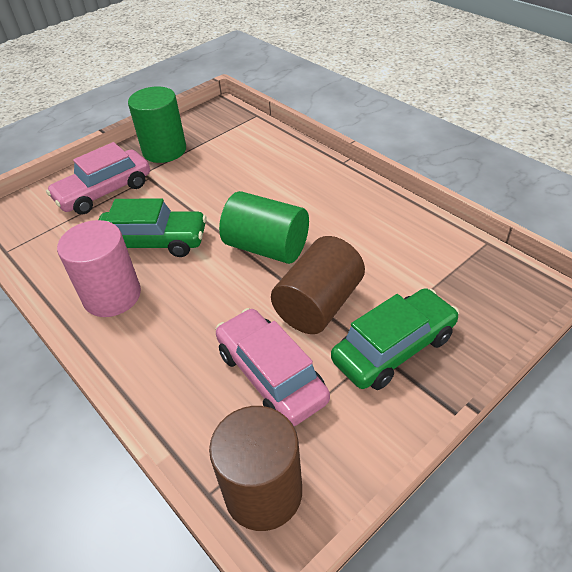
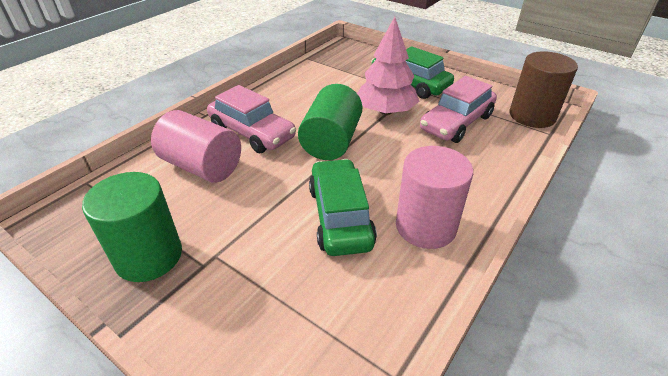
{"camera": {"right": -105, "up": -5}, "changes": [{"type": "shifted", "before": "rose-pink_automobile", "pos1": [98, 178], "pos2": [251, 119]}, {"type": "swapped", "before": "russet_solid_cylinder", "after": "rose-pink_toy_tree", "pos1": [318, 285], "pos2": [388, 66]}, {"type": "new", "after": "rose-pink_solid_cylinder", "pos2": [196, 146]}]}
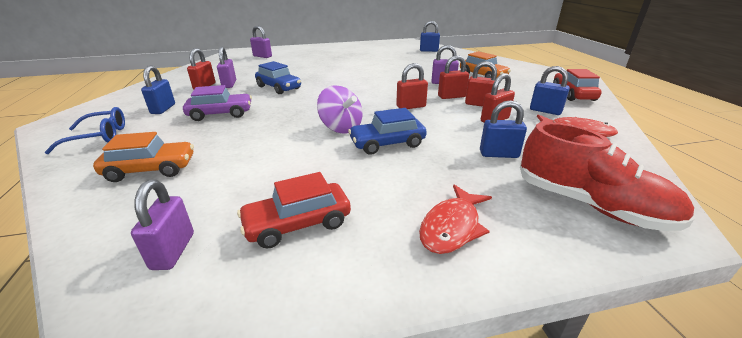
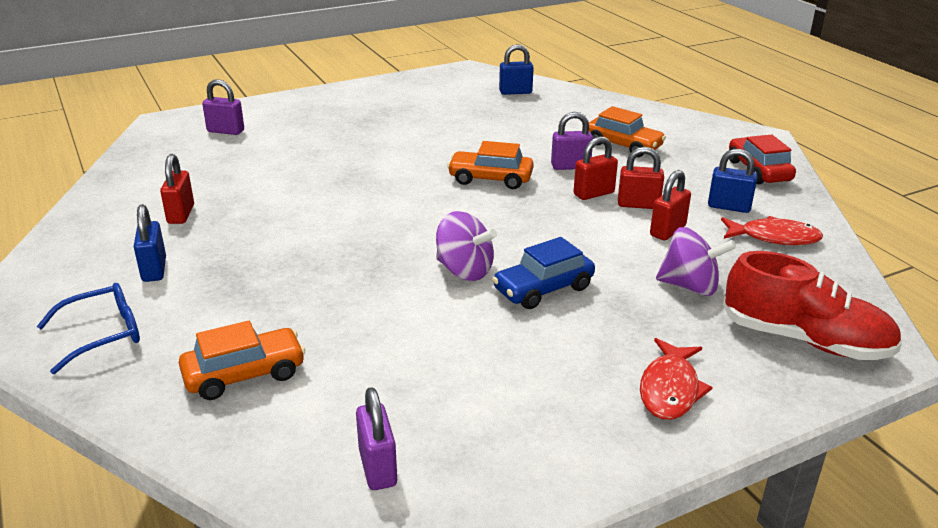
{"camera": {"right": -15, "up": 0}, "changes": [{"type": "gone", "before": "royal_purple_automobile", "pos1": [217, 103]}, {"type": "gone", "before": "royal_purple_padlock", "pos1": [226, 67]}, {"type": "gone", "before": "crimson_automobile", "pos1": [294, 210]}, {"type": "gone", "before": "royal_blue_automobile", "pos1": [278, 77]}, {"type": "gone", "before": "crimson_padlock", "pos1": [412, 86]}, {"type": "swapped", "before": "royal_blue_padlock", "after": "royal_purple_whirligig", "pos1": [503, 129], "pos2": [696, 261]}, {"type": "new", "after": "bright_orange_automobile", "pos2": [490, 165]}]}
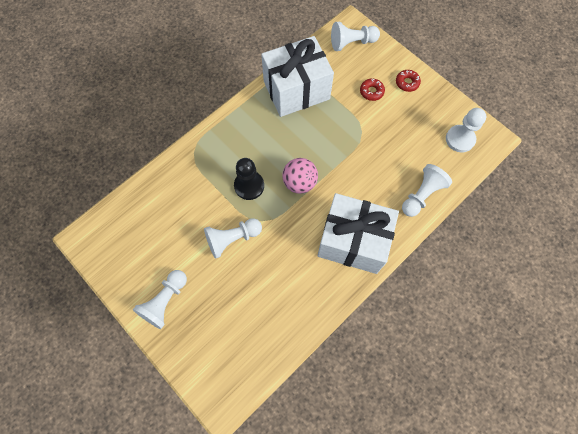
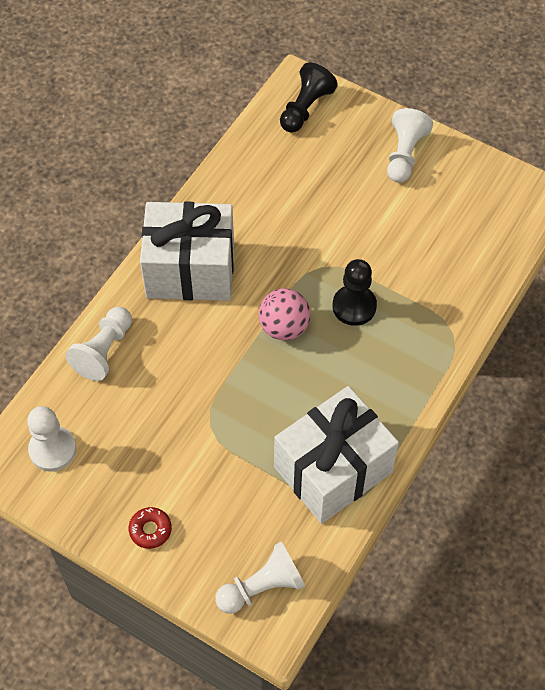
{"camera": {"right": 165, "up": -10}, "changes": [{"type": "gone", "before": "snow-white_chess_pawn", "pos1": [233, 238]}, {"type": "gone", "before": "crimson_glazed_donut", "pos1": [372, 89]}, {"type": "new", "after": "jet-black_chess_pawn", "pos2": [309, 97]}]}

-----

Goal of the exercise: In your output, repeat the listing above exactly and include none of the pictures.

Answer below:
{"camera": {"right": -105, "up": -5}, "changes": [{"type": "shifted", "before": "rose-pink_automobile", "pos1": [98, 178], "pos2": [251, 119]}, {"type": "swapped", "before": "russet_solid_cylinder", "after": "rose-pink_toy_tree", "pos1": [318, 285], "pos2": [388, 66]}, {"type": "new", "after": "rose-pink_solid_cylinder", "pos2": [196, 146]}]}
{"camera": {"right": -15, "up": 0}, "changes": [{"type": "gone", "before": "royal_purple_automobile", "pos1": [217, 103]}, {"type": "gone", "before": "royal_purple_padlock", "pos1": [226, 67]}, {"type": "gone", "before": "crimson_automobile", "pos1": [294, 210]}, {"type": "gone", "before": "royal_blue_automobile", "pos1": [278, 77]}, {"type": "gone", "before": "crimson_padlock", "pos1": [412, 86]}, {"type": "swapped", "before": "royal_blue_padlock", "after": "royal_purple_whirligig", "pos1": [503, 129], "pos2": [696, 261]}, {"type": "new", "after": "bright_orange_automobile", "pos2": [490, 165]}]}
{"camera": {"right": 165, "up": -10}, "changes": [{"type": "gone", "before": "snow-white_chess_pawn", "pos1": [233, 238]}, {"type": "gone", "before": "crimson_glazed_donut", "pos1": [372, 89]}, {"type": "new", "after": "jet-black_chess_pawn", "pos2": [309, 97]}]}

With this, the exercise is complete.